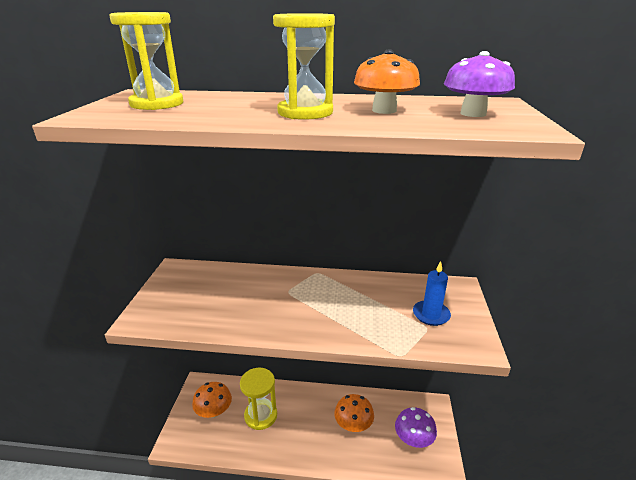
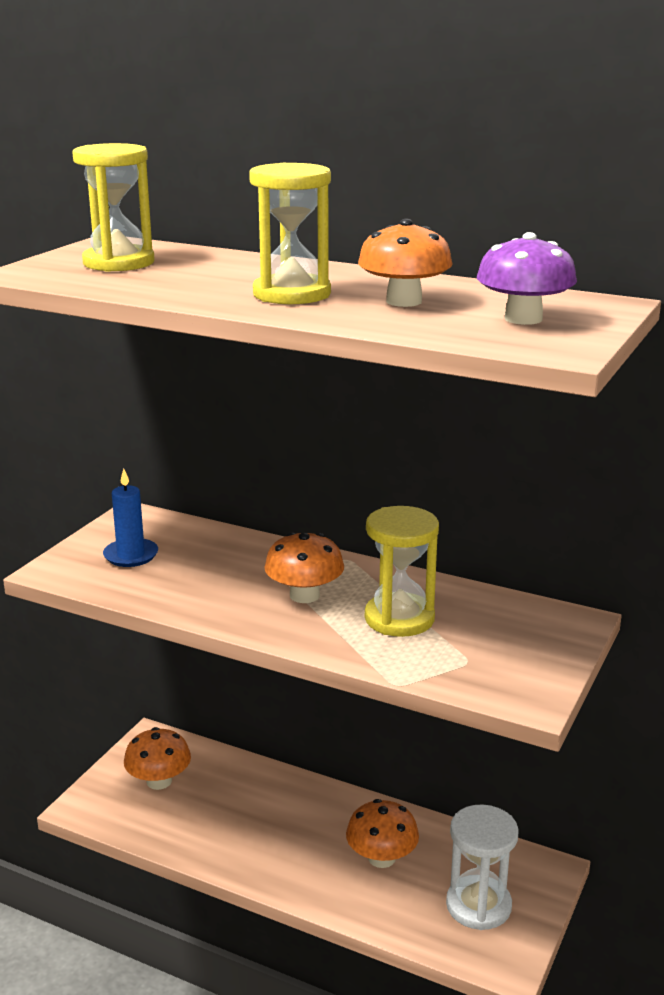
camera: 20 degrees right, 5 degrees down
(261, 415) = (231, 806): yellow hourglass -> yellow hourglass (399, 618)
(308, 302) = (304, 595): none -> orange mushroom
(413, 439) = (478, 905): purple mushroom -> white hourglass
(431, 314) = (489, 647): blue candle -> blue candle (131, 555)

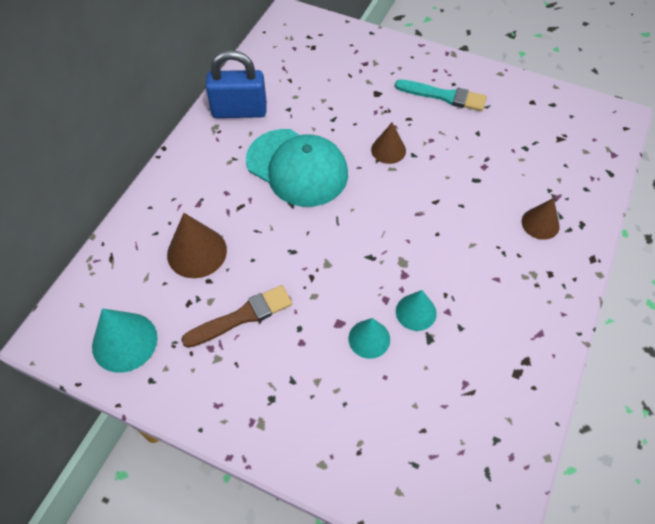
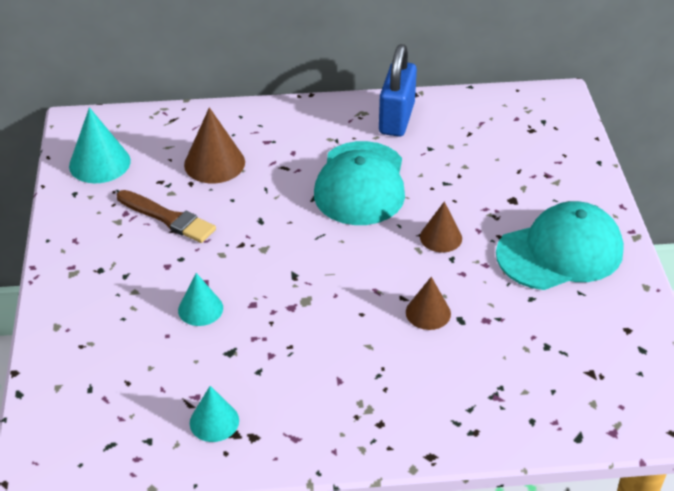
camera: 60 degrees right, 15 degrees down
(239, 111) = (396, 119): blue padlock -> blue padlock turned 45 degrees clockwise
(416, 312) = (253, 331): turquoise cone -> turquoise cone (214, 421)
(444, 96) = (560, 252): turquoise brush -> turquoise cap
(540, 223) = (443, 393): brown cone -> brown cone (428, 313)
________
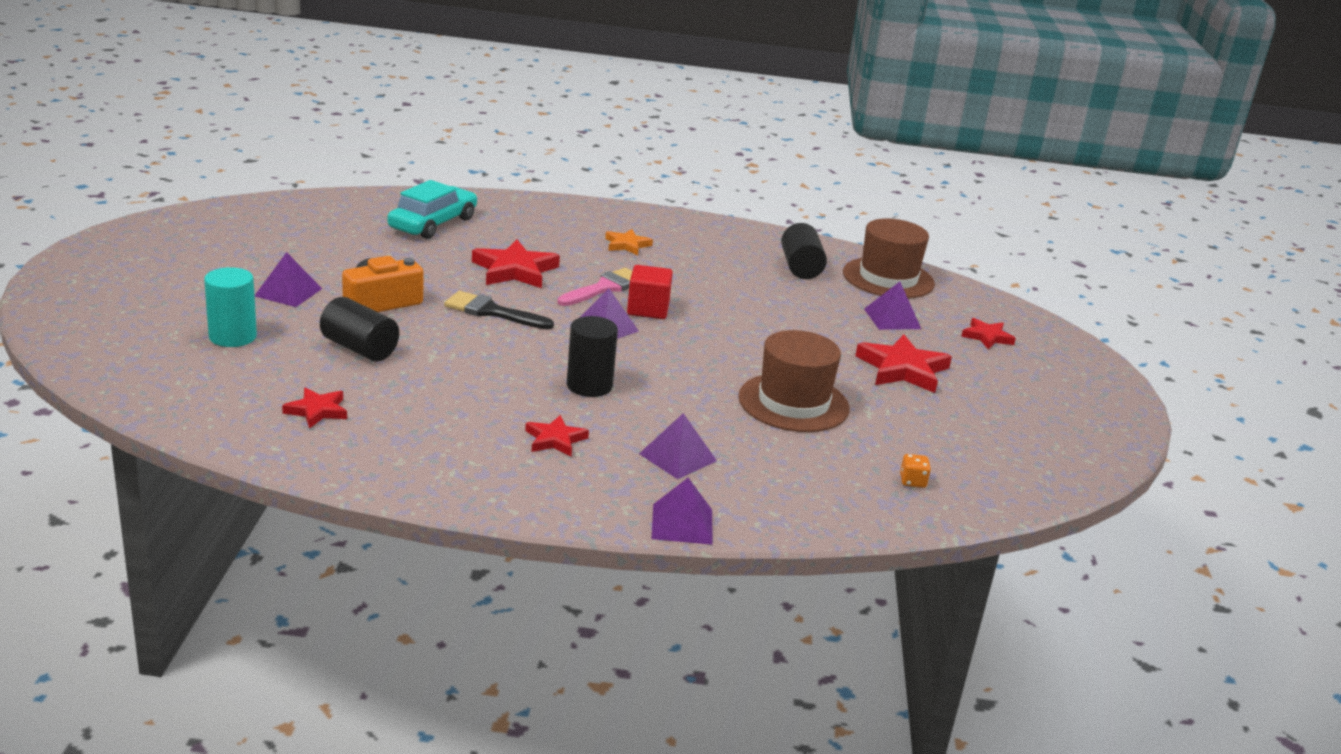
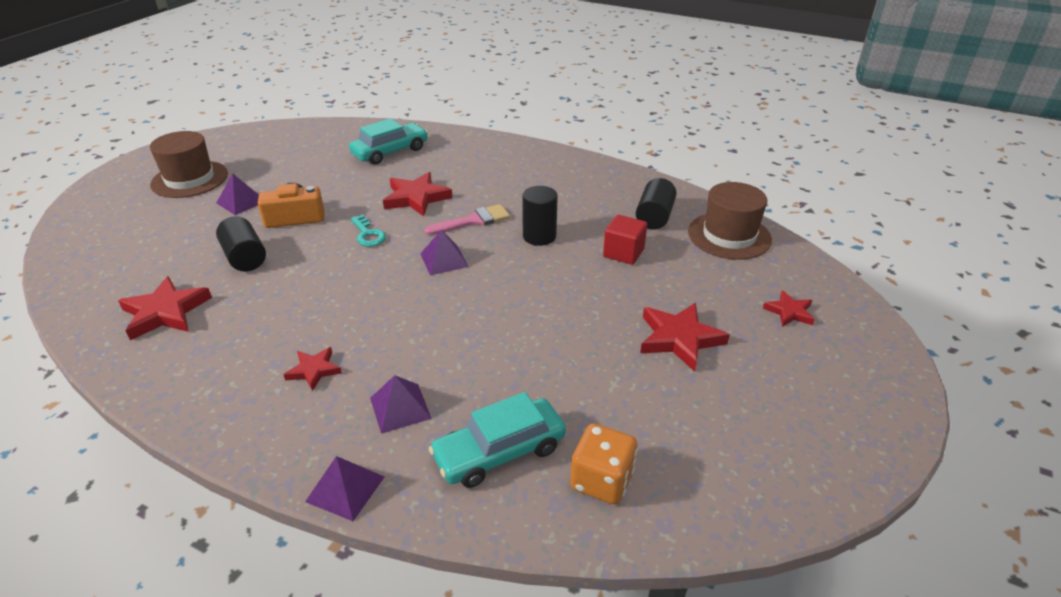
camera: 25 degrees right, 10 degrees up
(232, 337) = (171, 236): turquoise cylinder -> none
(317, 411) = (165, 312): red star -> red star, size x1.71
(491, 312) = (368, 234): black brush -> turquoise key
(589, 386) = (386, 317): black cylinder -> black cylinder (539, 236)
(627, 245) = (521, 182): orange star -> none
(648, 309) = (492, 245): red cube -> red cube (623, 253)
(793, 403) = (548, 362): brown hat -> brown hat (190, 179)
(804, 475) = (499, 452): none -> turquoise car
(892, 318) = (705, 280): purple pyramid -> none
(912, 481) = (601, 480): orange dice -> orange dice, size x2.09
________
Quote word for word only the lines above from the one containing "(413, 439) = (478, 905): purple" through the one containing "(540, 223) = (443, 393): brown". Pictures stay out of your copy.

(413, 439) = (478, 905): purple mushroom -> white hourglass
(431, 314) = (489, 647): blue candle -> blue candle (131, 555)

camera: 60 degrees right, 15 degrees down
(239, 111) = (396, 119): blue padlock -> blue padlock turned 45 degrees clockwise
(416, 312) = (253, 331): turquoise cone -> turquoise cone (214, 421)
(444, 96) = (560, 252): turquoise brush -> turquoise cap
(540, 223) = (443, 393): brown cone -> brown cone (428, 313)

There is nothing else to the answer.